[RECORDS SUPPLIED Boundary: Start]

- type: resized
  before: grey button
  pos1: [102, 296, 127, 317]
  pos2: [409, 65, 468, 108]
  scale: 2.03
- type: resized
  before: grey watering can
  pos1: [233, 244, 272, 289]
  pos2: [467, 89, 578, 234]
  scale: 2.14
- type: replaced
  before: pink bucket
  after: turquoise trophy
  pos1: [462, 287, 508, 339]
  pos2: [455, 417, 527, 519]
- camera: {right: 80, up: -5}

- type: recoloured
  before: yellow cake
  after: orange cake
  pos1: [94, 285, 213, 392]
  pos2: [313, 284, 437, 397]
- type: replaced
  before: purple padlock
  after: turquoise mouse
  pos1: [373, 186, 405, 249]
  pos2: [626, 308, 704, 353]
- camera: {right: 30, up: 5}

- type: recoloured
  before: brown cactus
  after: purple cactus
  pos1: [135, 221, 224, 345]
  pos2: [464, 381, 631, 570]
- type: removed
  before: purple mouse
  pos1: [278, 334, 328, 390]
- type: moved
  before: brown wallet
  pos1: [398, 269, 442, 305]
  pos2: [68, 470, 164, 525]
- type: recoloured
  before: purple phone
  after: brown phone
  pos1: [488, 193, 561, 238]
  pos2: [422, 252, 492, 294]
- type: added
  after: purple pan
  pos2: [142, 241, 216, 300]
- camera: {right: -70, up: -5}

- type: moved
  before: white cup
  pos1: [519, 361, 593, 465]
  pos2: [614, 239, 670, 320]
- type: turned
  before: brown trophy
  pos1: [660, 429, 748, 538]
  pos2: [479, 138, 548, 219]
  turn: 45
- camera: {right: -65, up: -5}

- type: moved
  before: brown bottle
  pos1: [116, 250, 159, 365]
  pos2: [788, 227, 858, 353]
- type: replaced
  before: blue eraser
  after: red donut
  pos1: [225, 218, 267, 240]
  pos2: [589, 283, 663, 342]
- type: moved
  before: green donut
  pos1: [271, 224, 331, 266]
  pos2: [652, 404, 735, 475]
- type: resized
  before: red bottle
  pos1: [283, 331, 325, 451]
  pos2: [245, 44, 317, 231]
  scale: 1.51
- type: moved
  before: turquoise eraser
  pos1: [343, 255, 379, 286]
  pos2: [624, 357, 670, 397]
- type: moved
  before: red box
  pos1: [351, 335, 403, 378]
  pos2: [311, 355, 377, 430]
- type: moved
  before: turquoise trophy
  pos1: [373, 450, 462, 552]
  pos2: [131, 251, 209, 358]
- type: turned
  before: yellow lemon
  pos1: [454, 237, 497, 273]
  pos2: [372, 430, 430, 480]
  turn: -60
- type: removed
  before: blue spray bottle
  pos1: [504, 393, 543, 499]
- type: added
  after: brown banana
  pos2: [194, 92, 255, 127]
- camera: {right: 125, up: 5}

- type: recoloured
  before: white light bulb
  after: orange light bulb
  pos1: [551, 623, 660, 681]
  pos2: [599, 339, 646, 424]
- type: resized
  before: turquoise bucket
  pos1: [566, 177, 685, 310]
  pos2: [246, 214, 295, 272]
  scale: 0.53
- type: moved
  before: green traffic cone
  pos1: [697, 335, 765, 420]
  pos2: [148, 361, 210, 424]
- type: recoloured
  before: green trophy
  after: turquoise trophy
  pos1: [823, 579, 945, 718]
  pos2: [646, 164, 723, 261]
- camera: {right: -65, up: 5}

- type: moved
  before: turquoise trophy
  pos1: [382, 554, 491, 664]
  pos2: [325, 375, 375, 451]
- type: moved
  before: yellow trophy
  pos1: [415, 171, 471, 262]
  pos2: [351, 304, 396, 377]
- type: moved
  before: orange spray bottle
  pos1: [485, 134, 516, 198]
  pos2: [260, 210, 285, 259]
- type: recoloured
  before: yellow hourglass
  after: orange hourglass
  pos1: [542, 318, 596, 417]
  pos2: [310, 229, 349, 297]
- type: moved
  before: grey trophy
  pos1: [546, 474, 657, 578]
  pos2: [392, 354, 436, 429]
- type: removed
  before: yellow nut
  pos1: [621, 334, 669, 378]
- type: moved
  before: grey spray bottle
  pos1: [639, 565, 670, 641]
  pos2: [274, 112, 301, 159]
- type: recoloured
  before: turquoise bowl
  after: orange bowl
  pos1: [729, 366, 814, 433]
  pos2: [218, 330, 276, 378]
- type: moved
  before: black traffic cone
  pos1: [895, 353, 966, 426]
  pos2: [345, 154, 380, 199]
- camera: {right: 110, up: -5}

[RECORDS SUPPLIED Boundary: End]

Copy out every line of the entries where the string "mouse" shows up.

  after: turquoise mouse
  before: purple mouse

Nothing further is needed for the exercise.